Once the line with "camera: 25 degrees left, 15 degrees down" is found in the entries below, repeat that line and every one after it exactly, ending at the last.

[Spatial reasoning data]
..............................

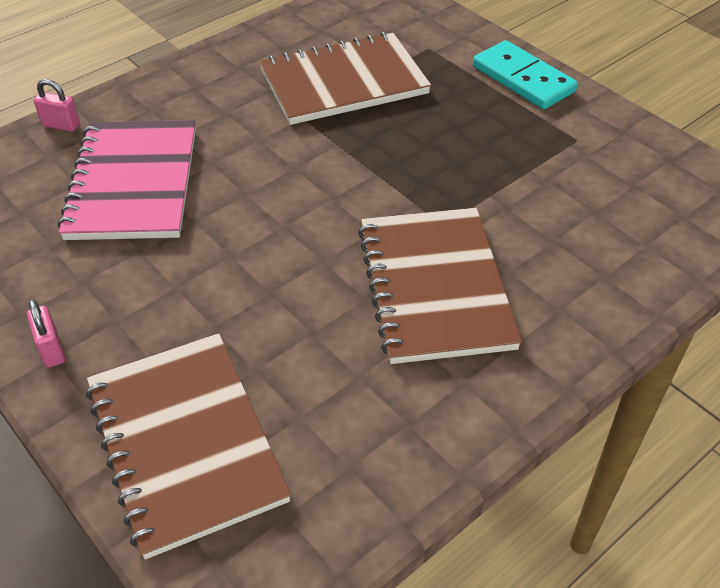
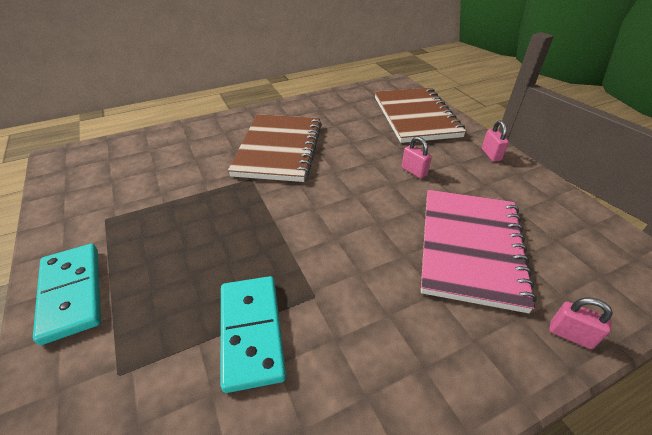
camera: 165 degrees left, 5 degrees down
brown notebook [259,32,431,125] -> turquoise domino [220,276,286,393]
none -> pink padlock [402,136,432,179]

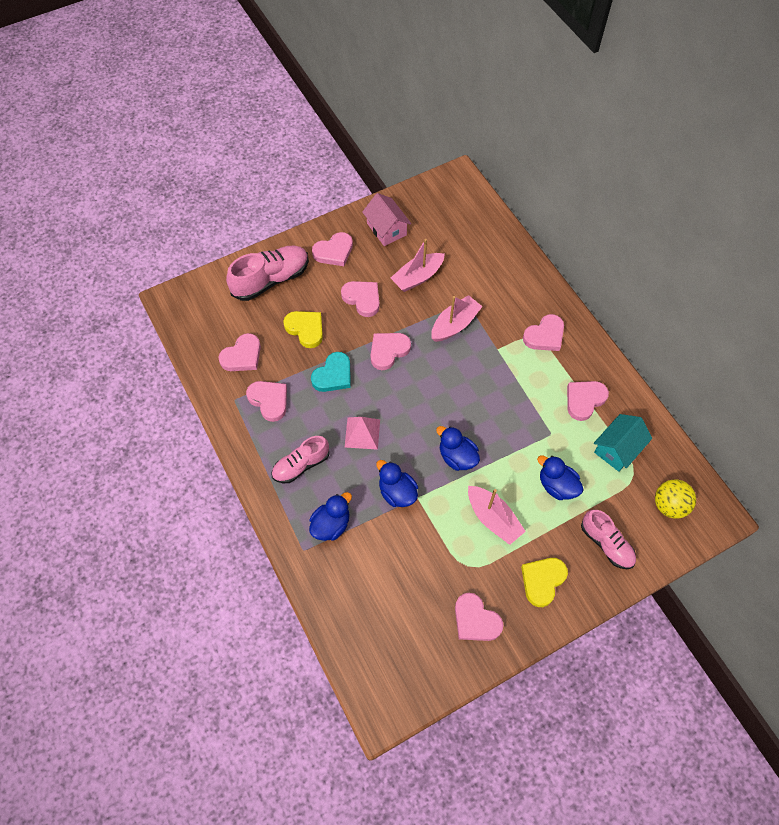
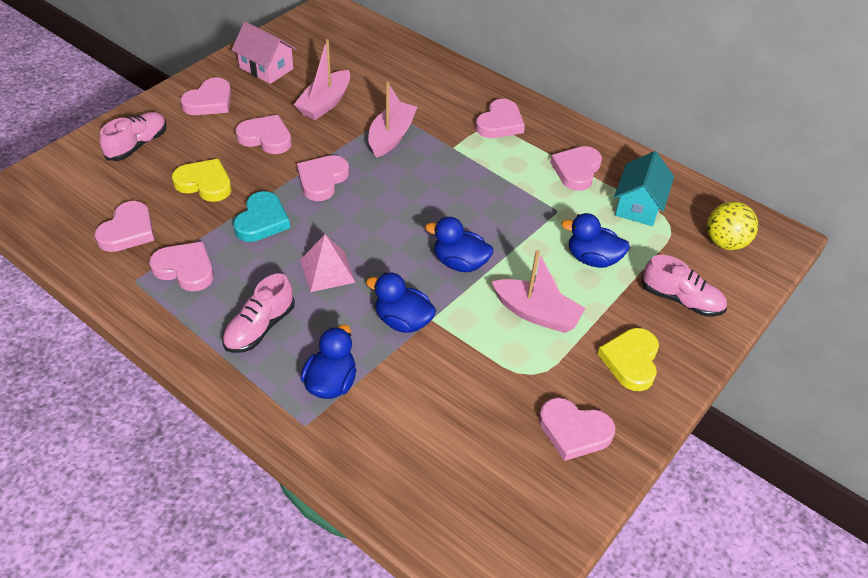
camera: 25 degrees left, 15 degrees down
pink shoe [226,246,309,301] -> pink shoe [99,112,167,161], size x0.65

..............................

> Reply:
camera: 25 degrees left, 15 degrees down
pink shoe [226,246,309,301] -> pink shoe [99,112,167,161], size x0.65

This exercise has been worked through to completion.